## Work instructions
Would you give back exactly the lines from the line with "green triangle: moved 20 px right" through the end of the entries below, both included, but none of the pictures?

### The records

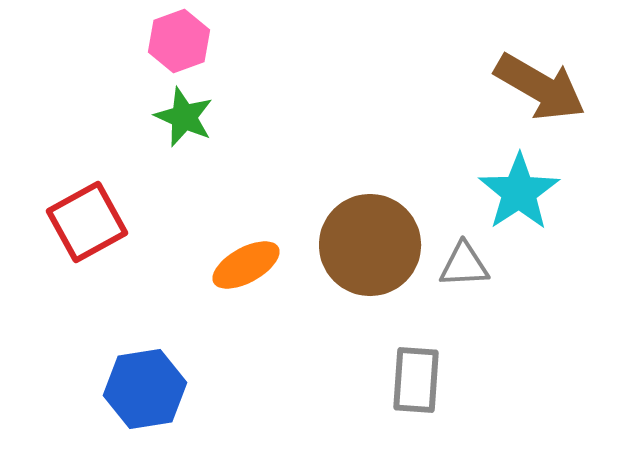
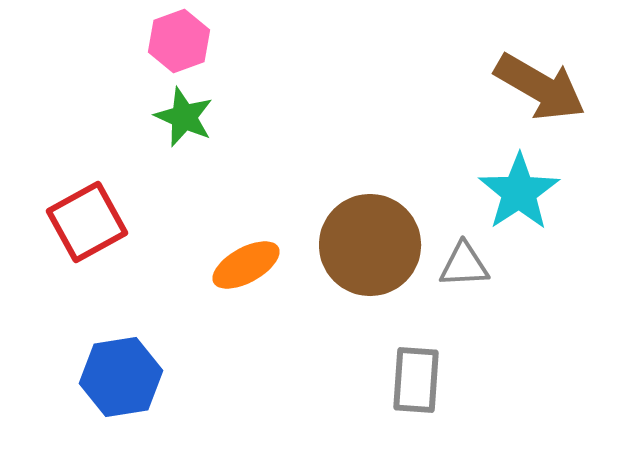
blue hexagon: moved 24 px left, 12 px up
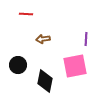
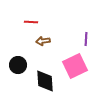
red line: moved 5 px right, 8 px down
brown arrow: moved 2 px down
pink square: rotated 15 degrees counterclockwise
black diamond: rotated 15 degrees counterclockwise
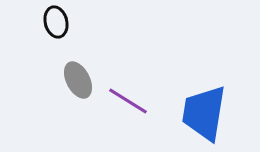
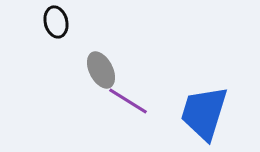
gray ellipse: moved 23 px right, 10 px up
blue trapezoid: rotated 8 degrees clockwise
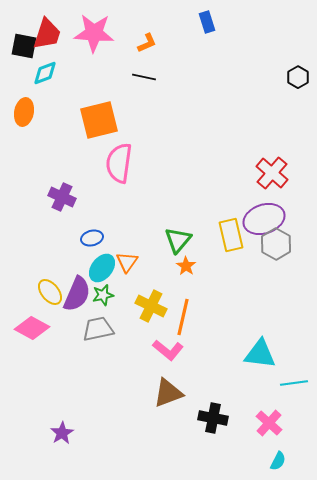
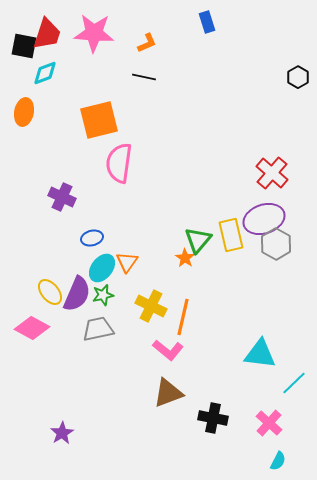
green triangle: moved 20 px right
orange star: moved 1 px left, 8 px up
cyan line: rotated 36 degrees counterclockwise
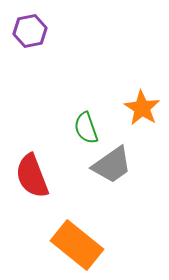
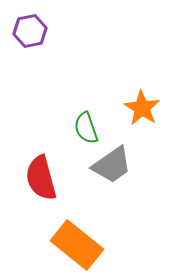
red semicircle: moved 9 px right, 2 px down; rotated 6 degrees clockwise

######

## Answer space
green triangle: moved 20 px right
orange star: moved 1 px left, 8 px up
cyan line: rotated 36 degrees counterclockwise
red semicircle: moved 9 px right, 2 px down; rotated 6 degrees clockwise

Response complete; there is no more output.